#### TRY IT
Retype the lines below exactly, but only those from the line that has "D1: LED (A N12, K VCC) -> LED (A VCC, K N12)" through the line that has "TR3: NMOS (G". Omit every picture.
***** RECORDS SHOWN
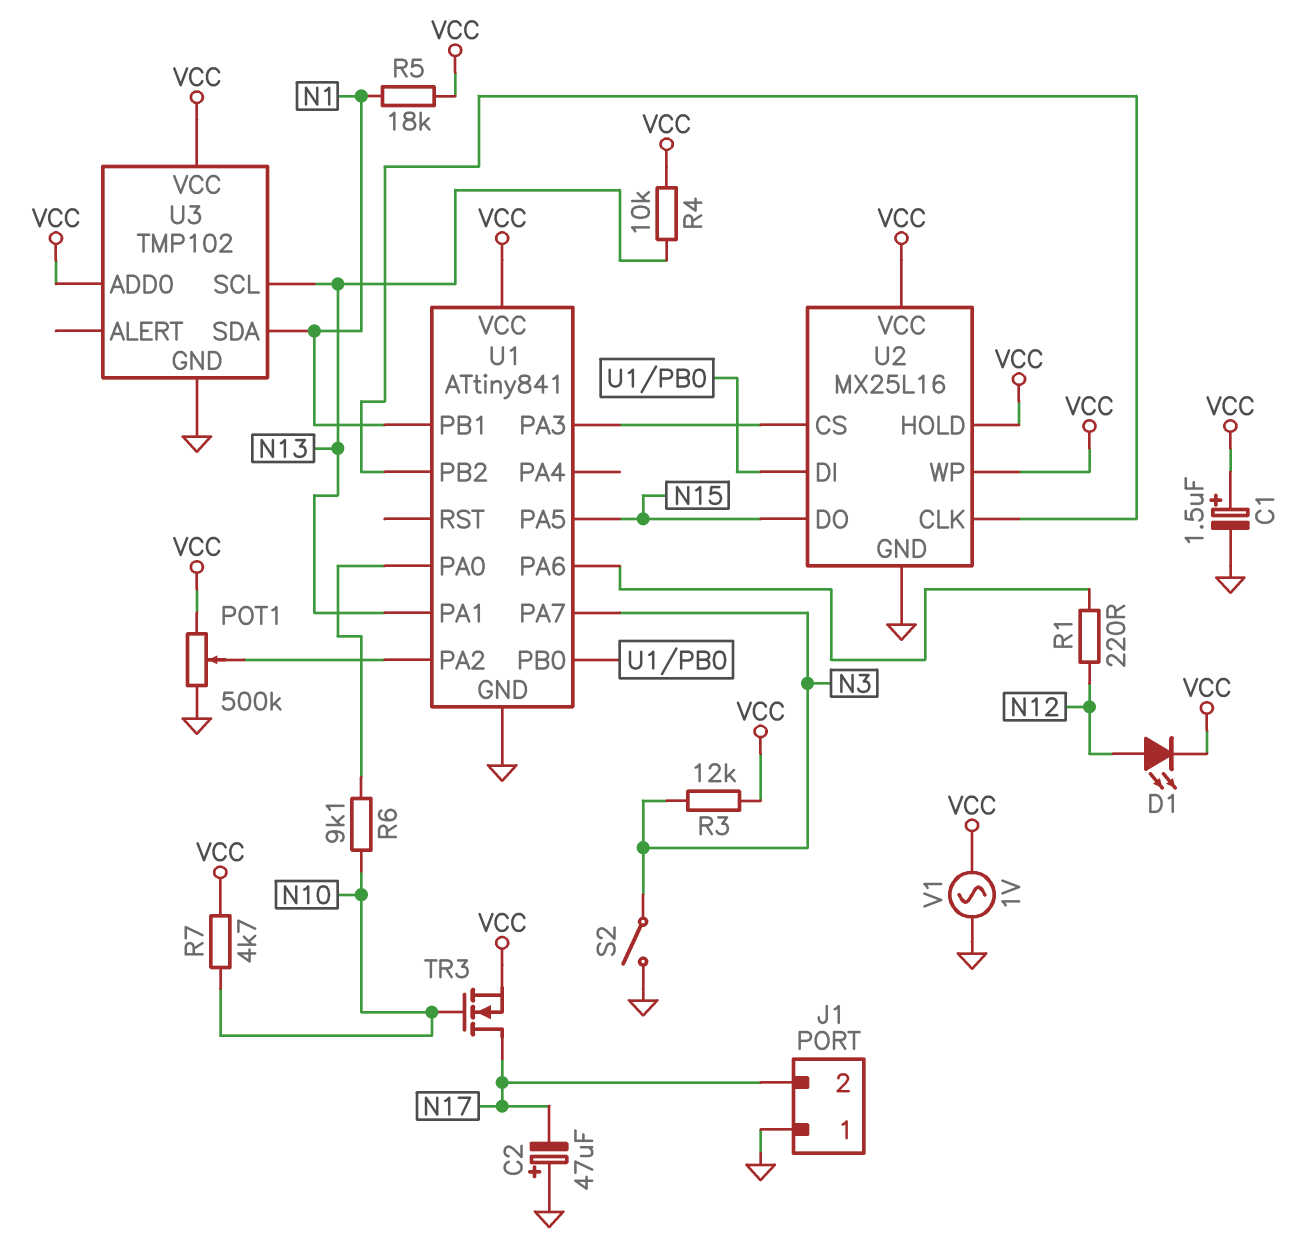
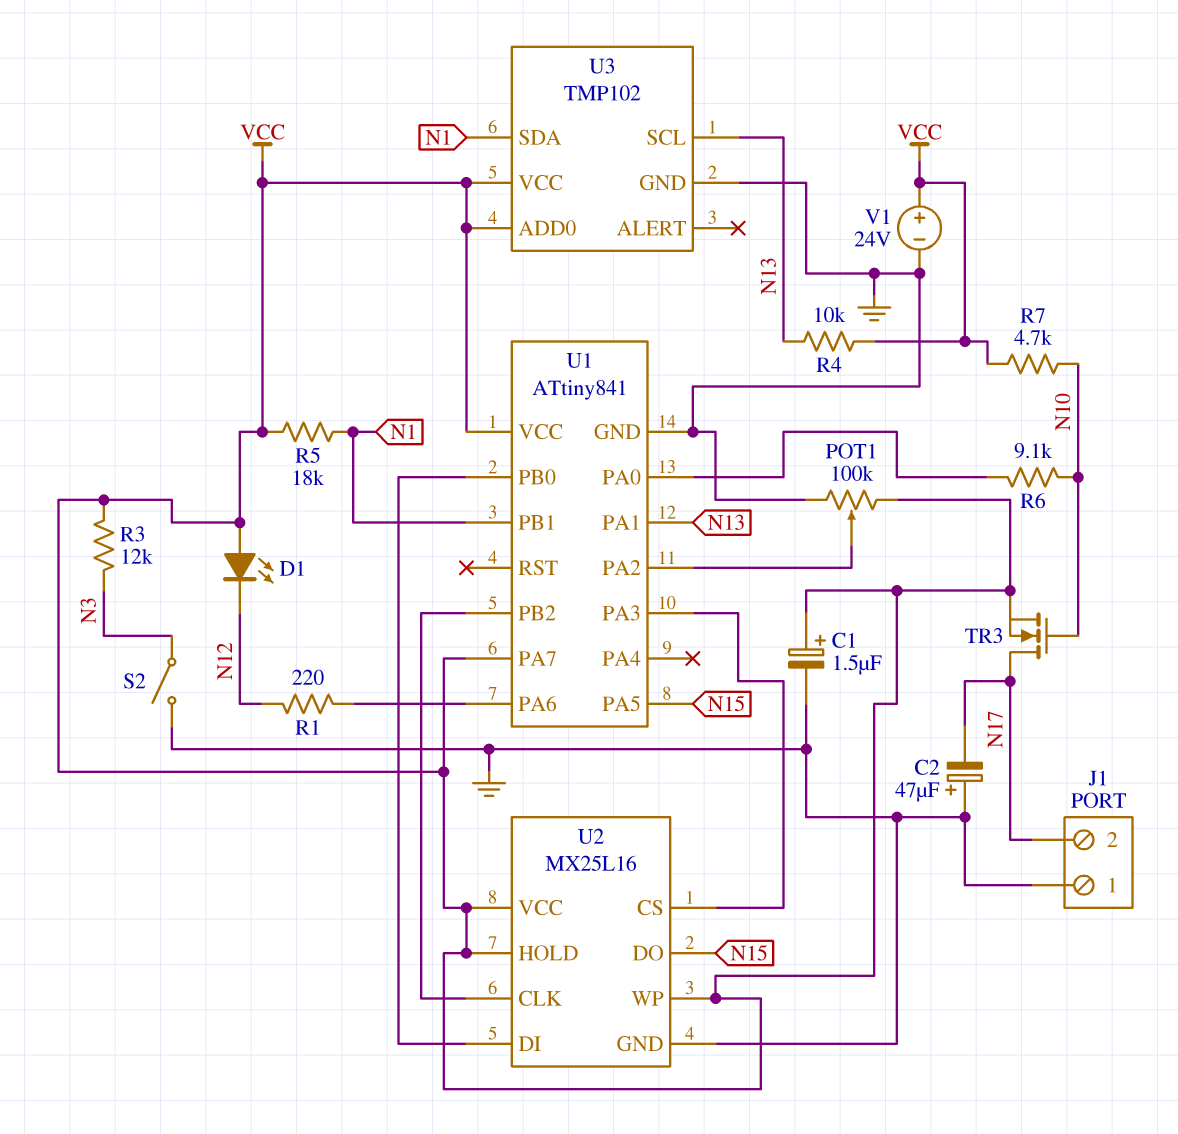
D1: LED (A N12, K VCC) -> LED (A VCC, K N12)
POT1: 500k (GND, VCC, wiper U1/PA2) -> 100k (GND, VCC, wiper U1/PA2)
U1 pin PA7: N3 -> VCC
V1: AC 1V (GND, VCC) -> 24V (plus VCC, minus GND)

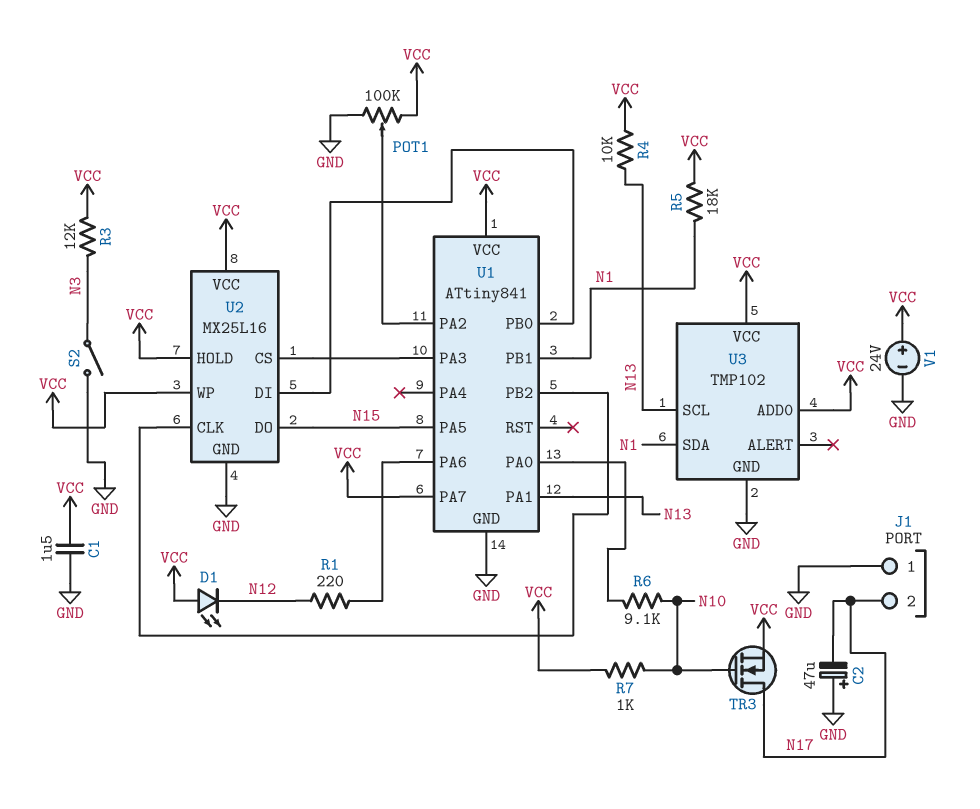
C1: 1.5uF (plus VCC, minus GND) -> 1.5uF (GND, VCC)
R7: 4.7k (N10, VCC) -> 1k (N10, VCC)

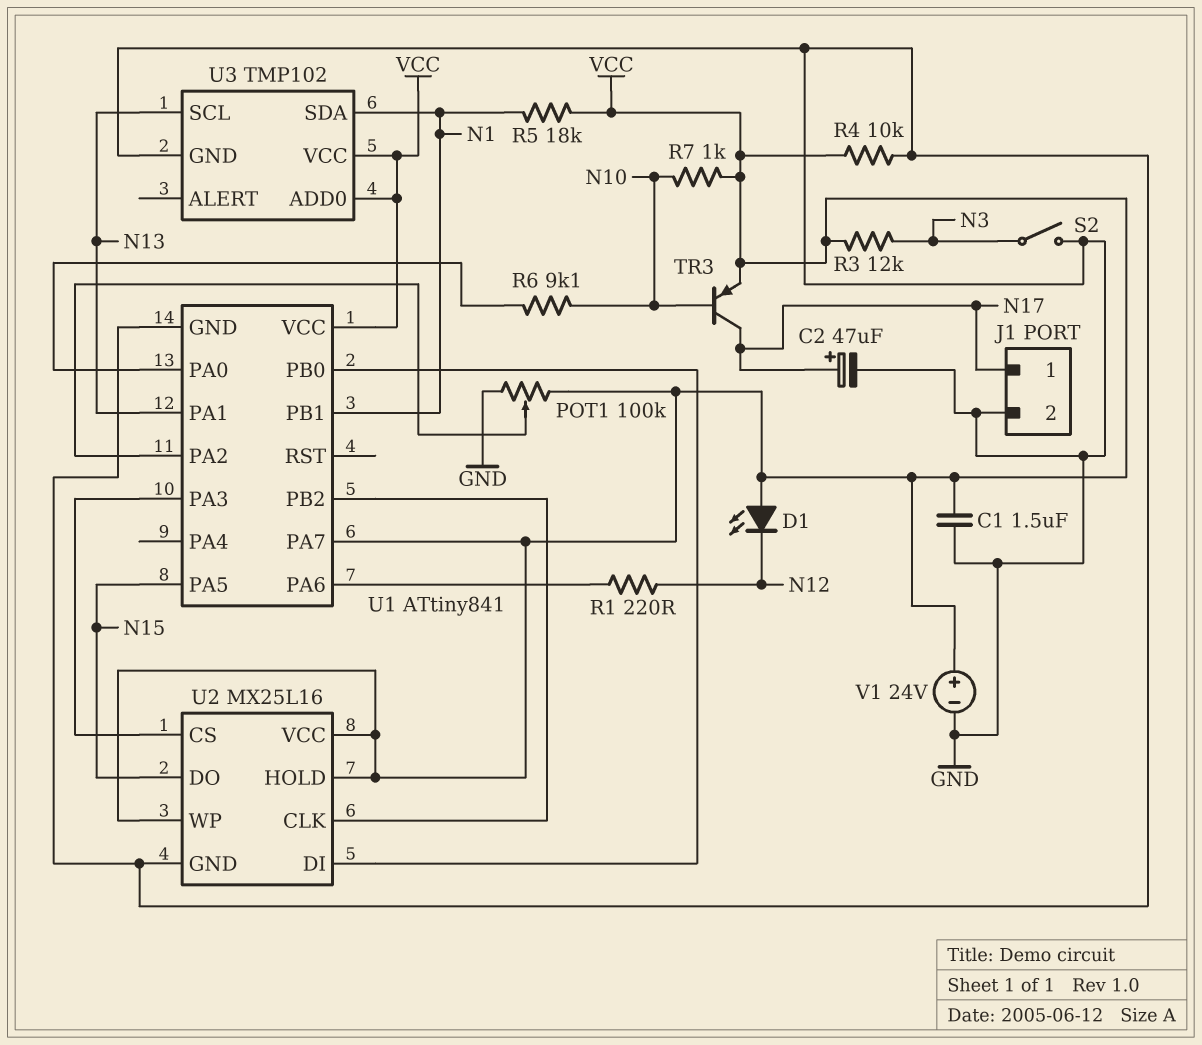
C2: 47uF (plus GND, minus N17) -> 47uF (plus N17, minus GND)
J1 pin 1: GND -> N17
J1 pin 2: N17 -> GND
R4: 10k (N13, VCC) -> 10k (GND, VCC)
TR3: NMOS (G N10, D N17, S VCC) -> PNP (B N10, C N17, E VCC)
**********
***** RECORDS SHOWN
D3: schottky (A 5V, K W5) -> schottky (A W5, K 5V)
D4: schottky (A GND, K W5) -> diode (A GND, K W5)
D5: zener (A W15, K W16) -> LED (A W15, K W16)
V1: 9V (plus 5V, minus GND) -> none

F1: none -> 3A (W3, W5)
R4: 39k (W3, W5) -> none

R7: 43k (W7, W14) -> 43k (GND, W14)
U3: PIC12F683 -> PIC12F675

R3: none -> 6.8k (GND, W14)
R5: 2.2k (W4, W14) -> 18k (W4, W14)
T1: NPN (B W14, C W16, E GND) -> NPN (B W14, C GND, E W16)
**********
***** RECORDS SHOWN
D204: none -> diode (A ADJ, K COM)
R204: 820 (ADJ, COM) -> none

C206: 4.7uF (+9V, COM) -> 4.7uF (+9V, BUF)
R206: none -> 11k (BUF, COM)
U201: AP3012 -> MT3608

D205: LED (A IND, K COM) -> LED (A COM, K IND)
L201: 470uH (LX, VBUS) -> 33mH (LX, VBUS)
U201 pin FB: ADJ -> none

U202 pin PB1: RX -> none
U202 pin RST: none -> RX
**********
#### SOLUTION TO THE PROBLEM
D1: LED (A N12, K VCC) -> LED (A VCC, K N12)
POT1: 500k (GND, VCC, wiper U1/PA2) -> 100k (GND, VCC, wiper U1/PA2)
U1 pin PA7: N3 -> VCC
V1: AC 1V (GND, VCC) -> 24V (plus VCC, minus GND)

C1: 1.5uF (plus VCC, minus GND) -> 1.5uF (GND, VCC)
R7: 4.7k (N10, VCC) -> 1k (N10, VCC)

C2: 47uF (plus GND, minus N17) -> 47uF (plus N17, minus GND)
J1 pin 1: GND -> N17
J1 pin 2: N17 -> GND
R4: 10k (N13, VCC) -> 10k (GND, VCC)
TR3: NMOS (G N10, D N17, S VCC) -> PNP (B N10, C N17, E VCC)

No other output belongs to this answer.